* _Problem to work on_: All entries are to be transcribed exactly. Pictures are not part of the copy.

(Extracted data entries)
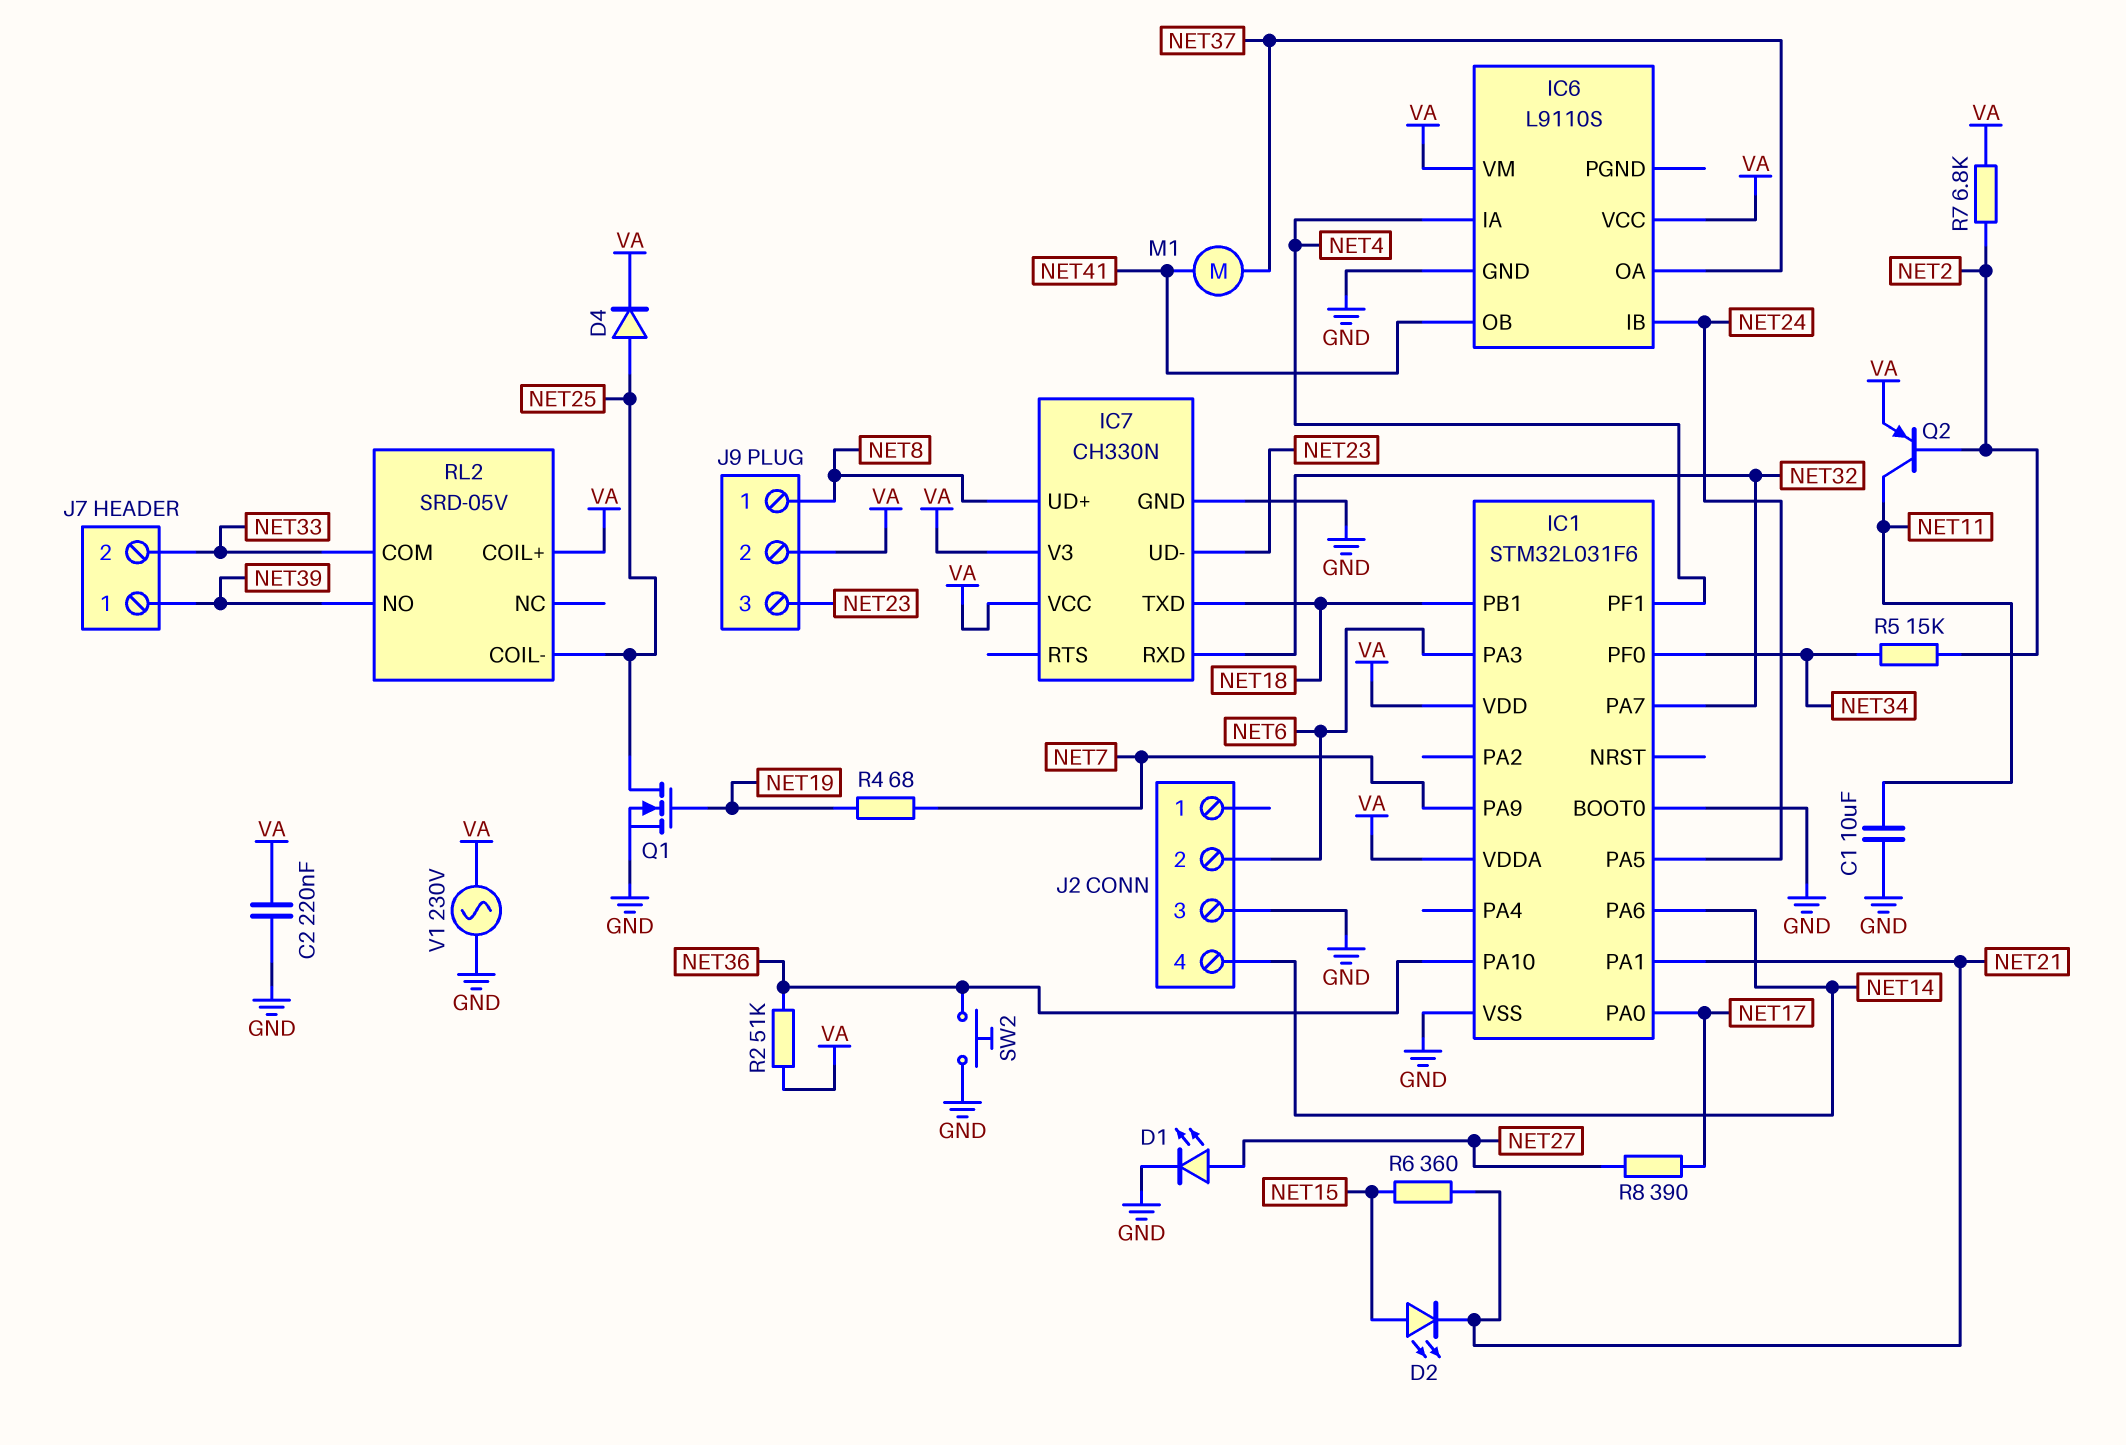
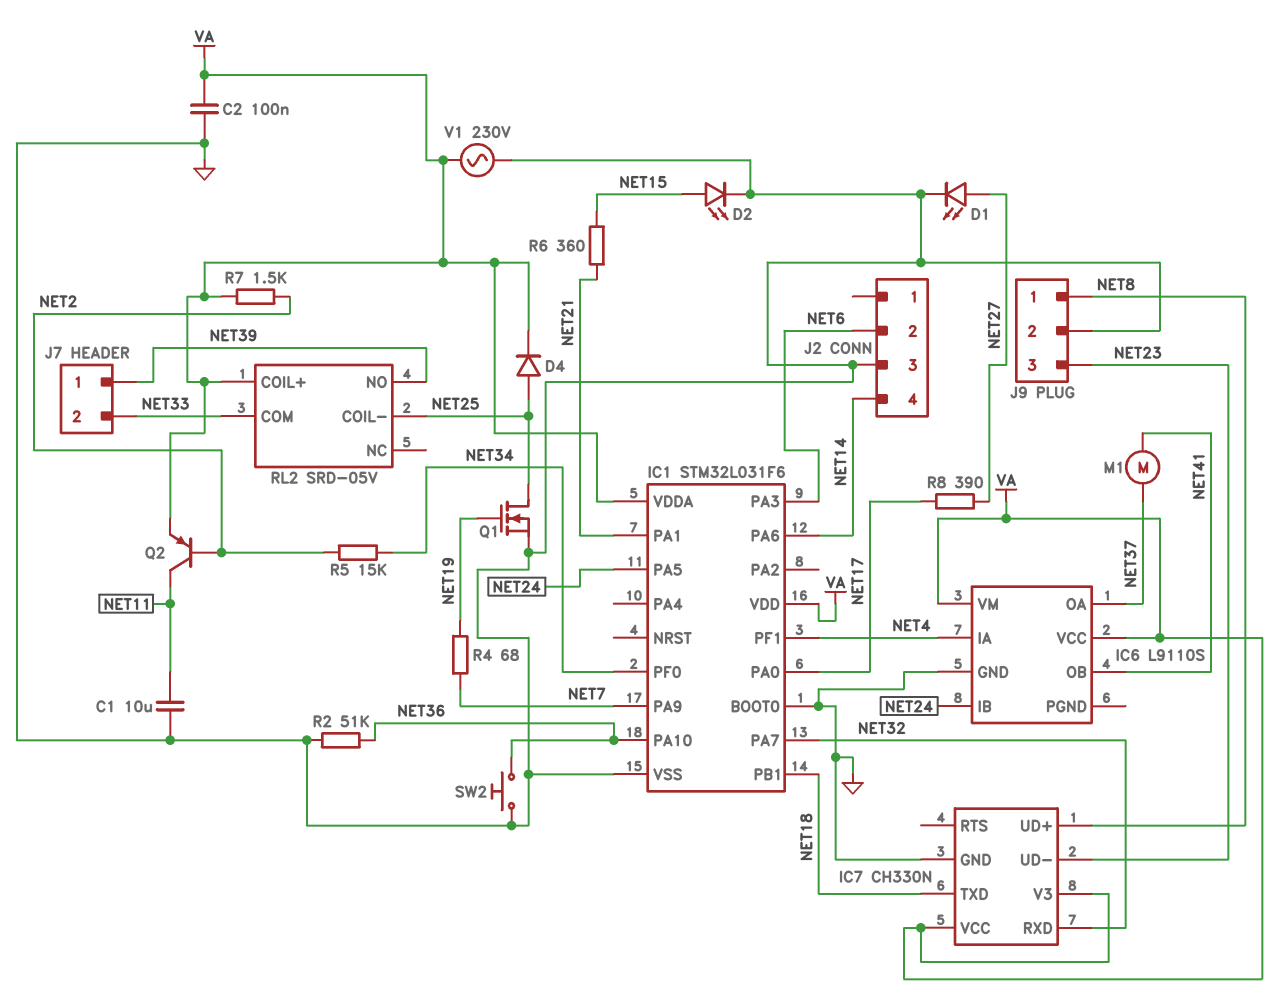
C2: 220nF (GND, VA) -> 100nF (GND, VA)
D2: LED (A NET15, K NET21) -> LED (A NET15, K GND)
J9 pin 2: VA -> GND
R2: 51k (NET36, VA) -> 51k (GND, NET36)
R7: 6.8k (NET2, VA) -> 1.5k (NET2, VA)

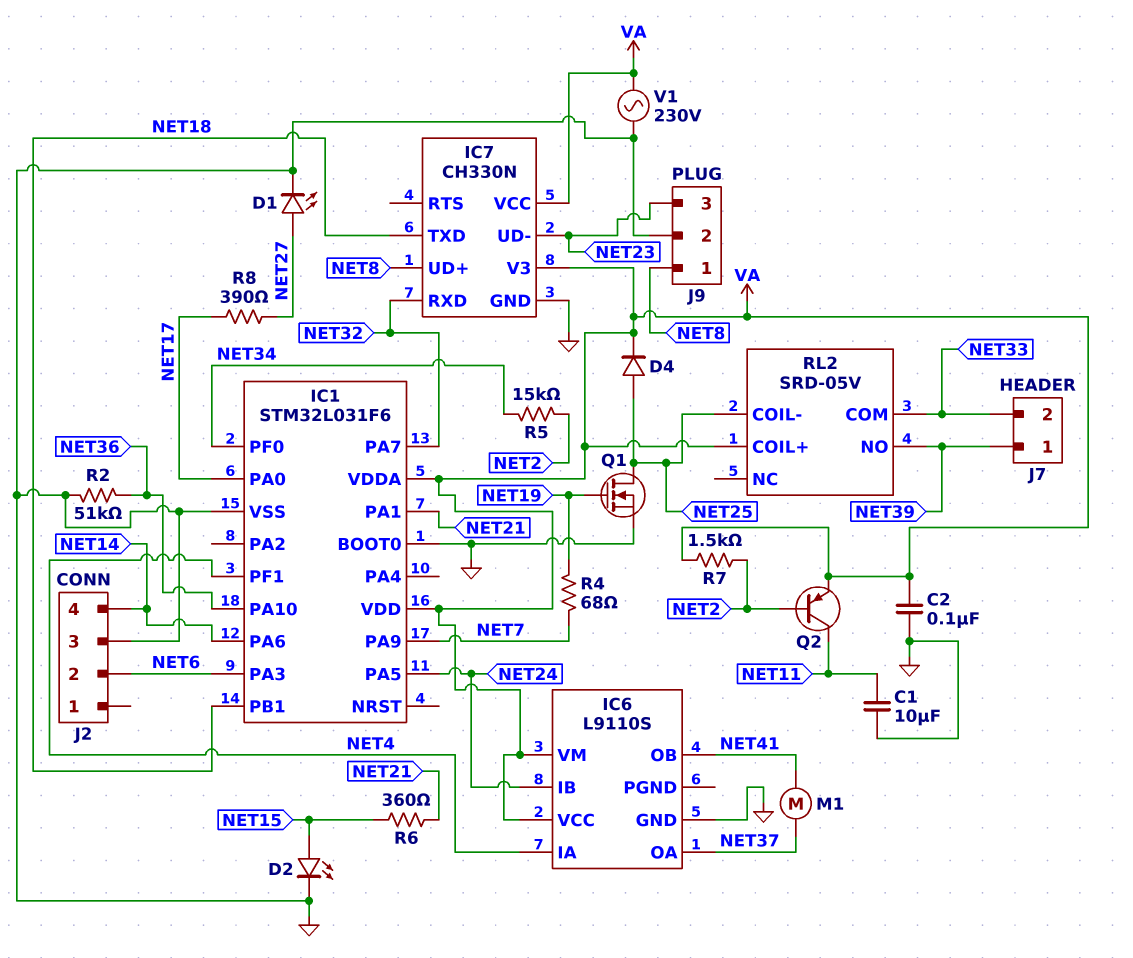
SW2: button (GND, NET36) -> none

* _Solved exercise_:
C2: 220nF (GND, VA) -> 100nF (GND, VA)
D2: LED (A NET15, K NET21) -> LED (A NET15, K GND)
J9 pin 2: VA -> GND
R2: 51k (NET36, VA) -> 51k (GND, NET36)
R7: 6.8k (NET2, VA) -> 1.5k (NET2, VA)

SW2: button (GND, NET36) -> none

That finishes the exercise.